> Description of the task
Using the data below, return all lines in which "pawn" appears.

> Available data
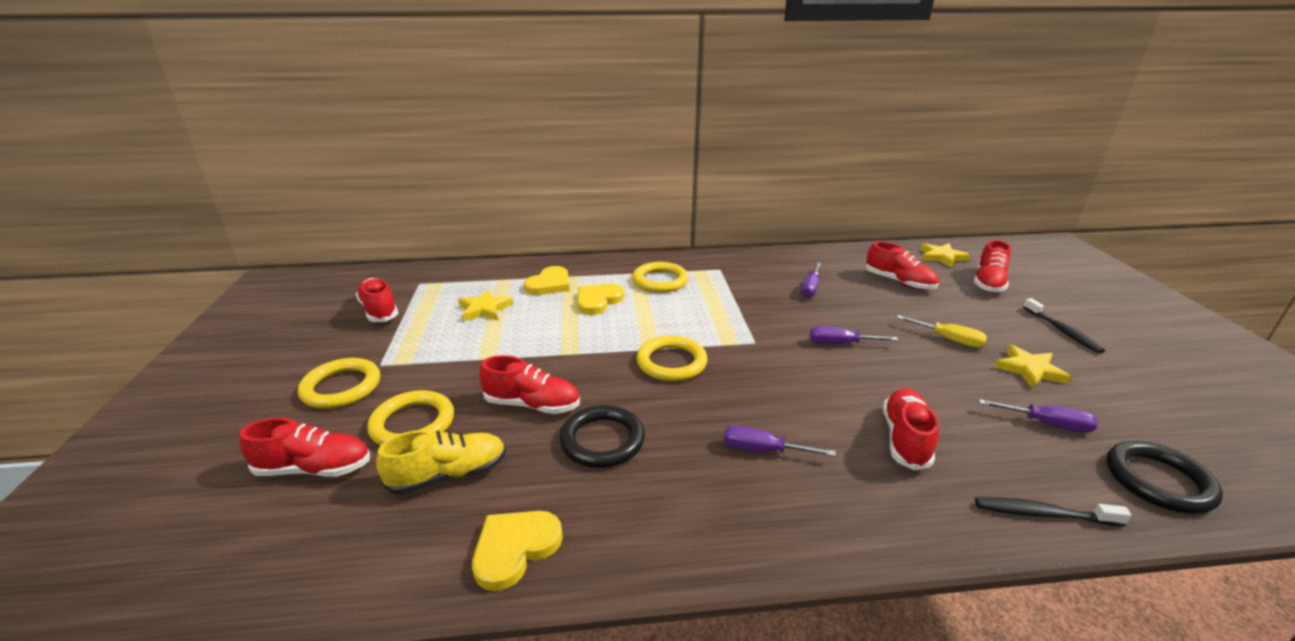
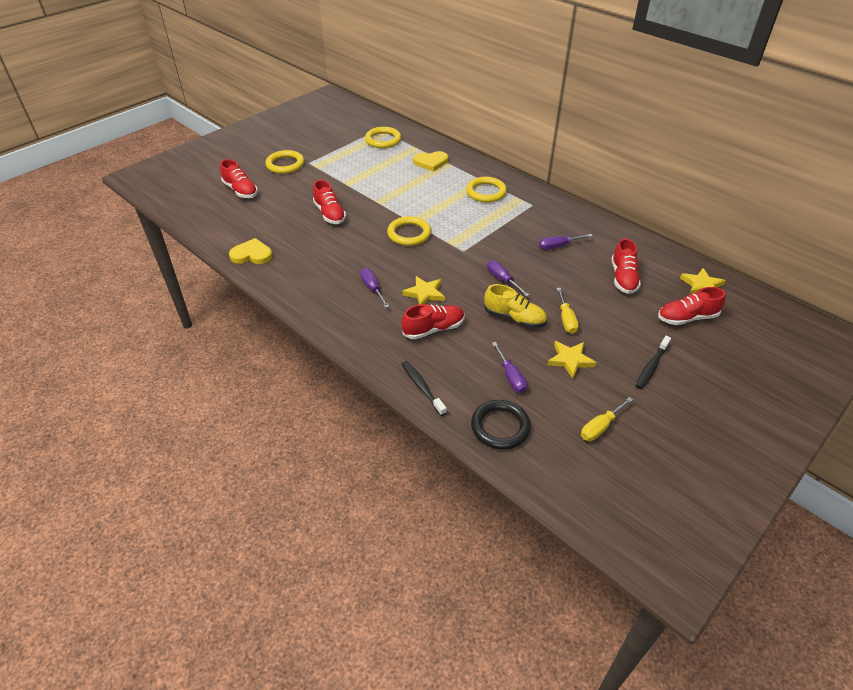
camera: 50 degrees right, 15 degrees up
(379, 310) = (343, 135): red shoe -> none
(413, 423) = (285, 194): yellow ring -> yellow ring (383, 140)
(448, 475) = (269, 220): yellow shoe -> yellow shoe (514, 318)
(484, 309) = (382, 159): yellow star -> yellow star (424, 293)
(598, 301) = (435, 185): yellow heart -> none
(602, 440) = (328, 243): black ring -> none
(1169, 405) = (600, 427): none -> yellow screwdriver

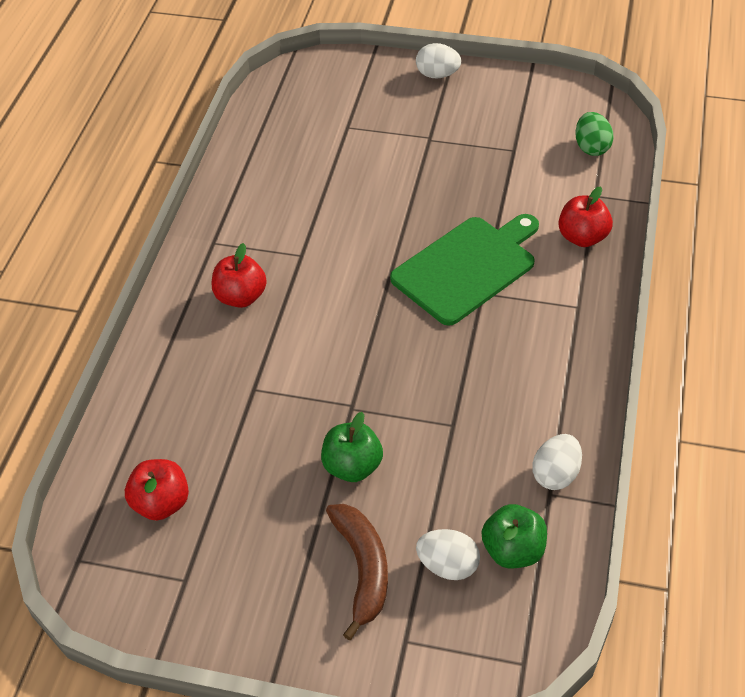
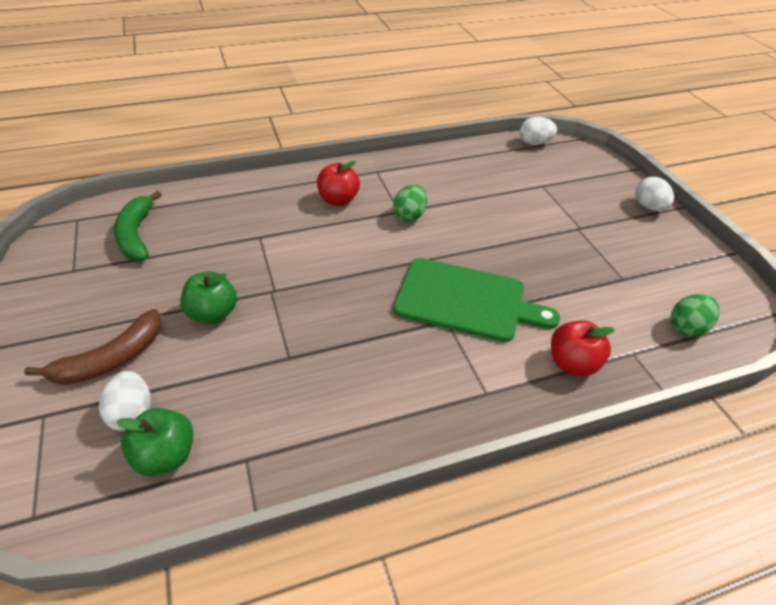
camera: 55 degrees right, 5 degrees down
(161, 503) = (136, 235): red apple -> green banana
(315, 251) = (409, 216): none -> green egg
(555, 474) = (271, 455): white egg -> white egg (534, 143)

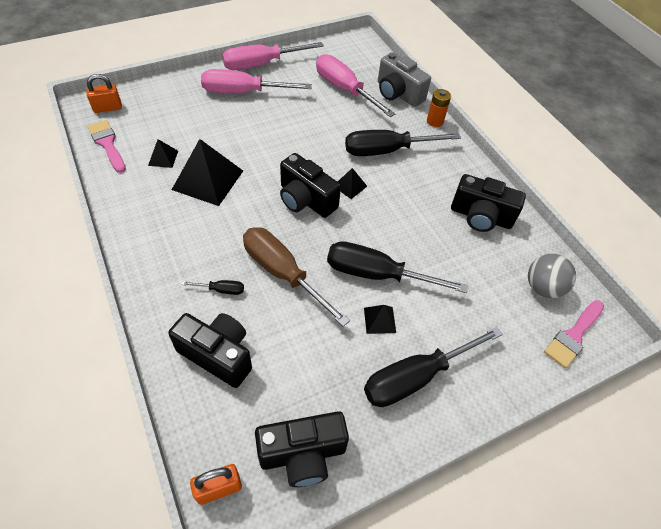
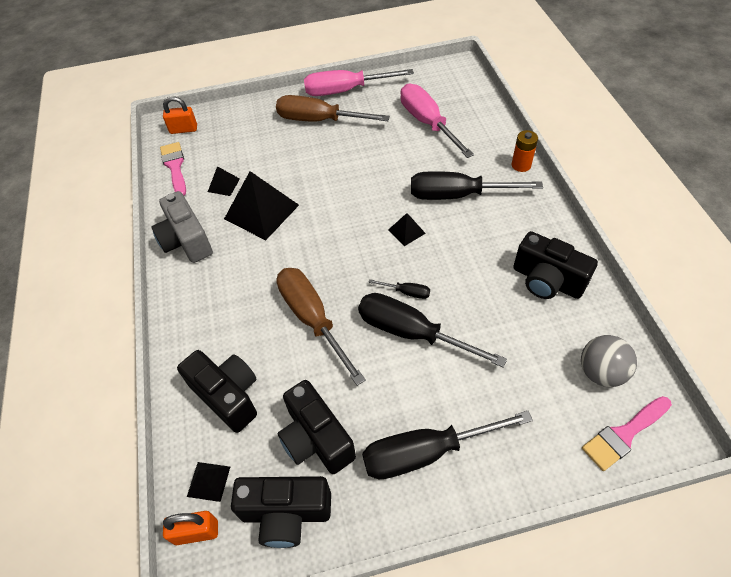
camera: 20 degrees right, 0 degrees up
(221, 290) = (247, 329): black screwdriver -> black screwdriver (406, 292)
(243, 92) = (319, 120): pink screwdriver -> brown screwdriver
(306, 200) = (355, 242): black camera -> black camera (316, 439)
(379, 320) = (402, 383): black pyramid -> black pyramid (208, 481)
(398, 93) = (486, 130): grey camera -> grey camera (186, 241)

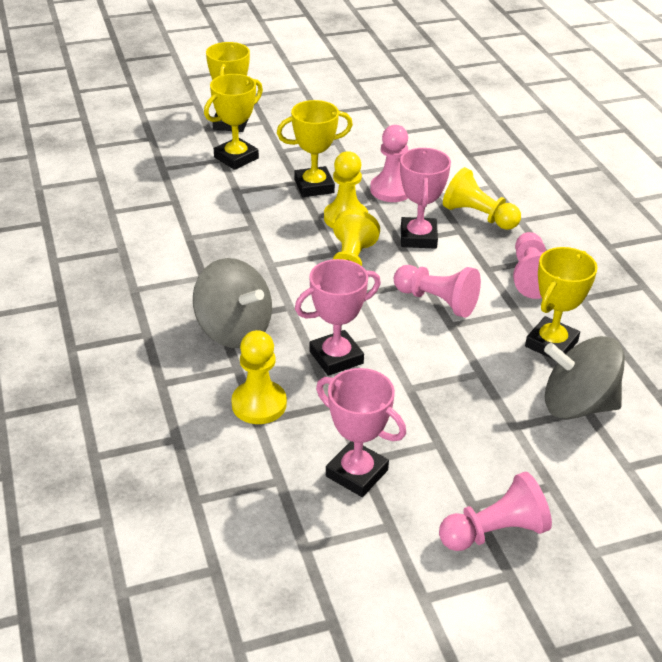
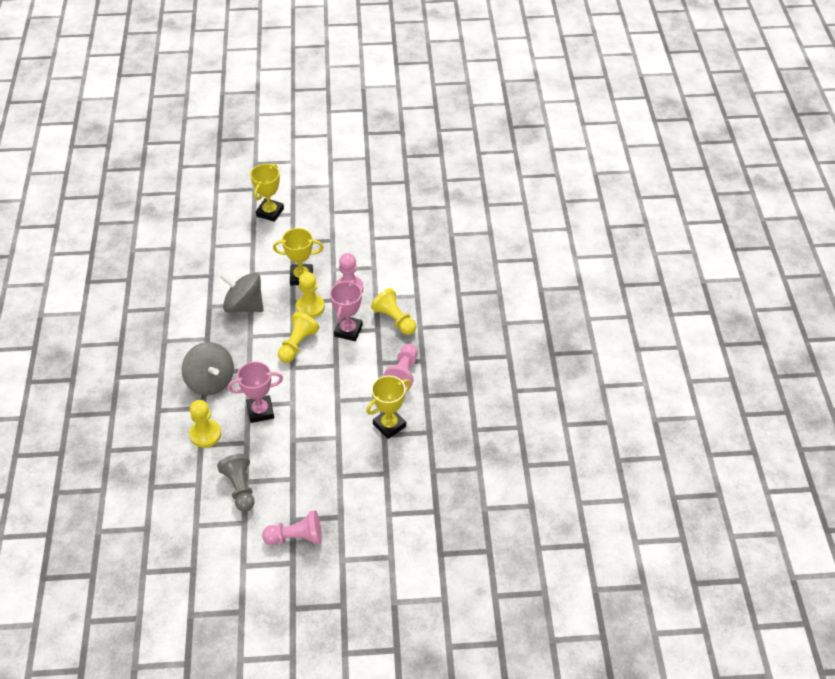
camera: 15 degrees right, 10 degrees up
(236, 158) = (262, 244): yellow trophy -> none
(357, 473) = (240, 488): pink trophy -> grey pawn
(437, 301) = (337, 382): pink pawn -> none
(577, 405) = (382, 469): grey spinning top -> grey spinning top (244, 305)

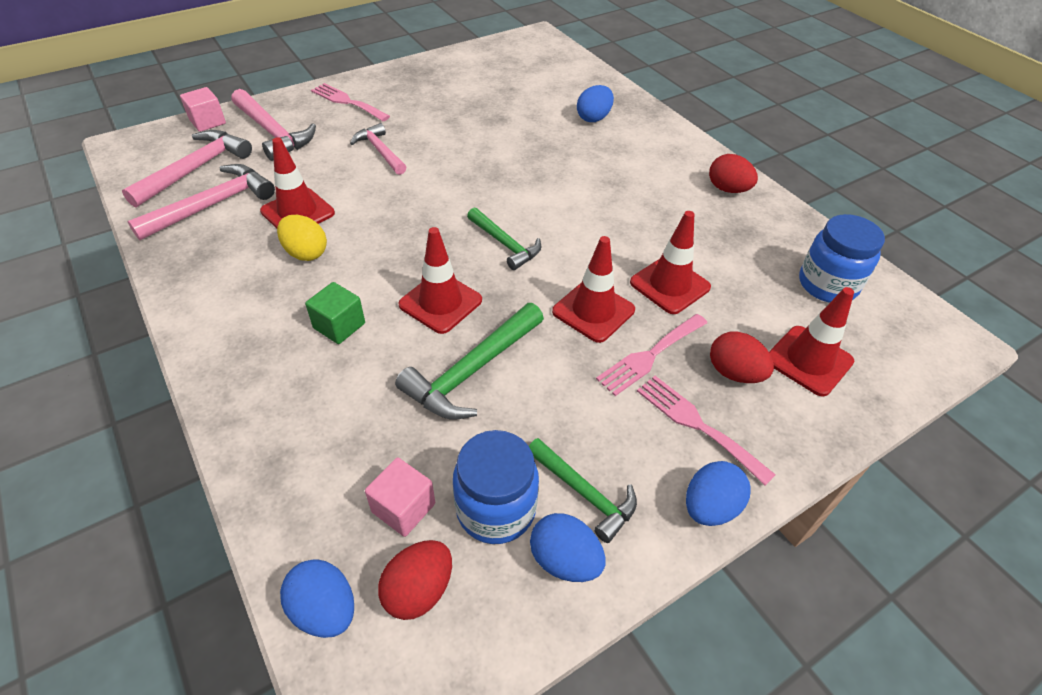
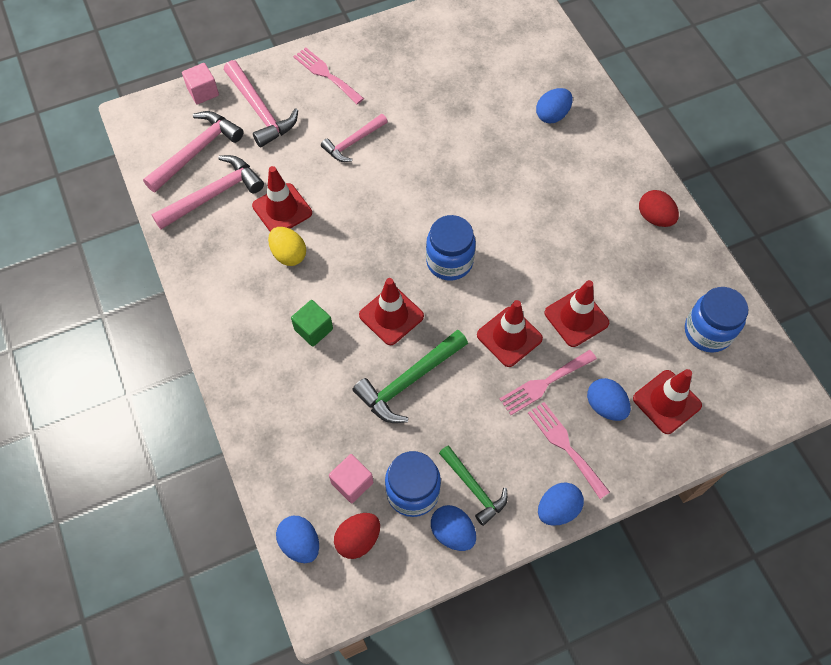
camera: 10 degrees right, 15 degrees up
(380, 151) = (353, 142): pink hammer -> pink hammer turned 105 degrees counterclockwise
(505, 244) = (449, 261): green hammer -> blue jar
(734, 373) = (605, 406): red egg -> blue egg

> Output of the exercise
(357, 473) = (240, 488): pink trophy -> grey pawn
(437, 301) = (337, 382): pink pawn -> none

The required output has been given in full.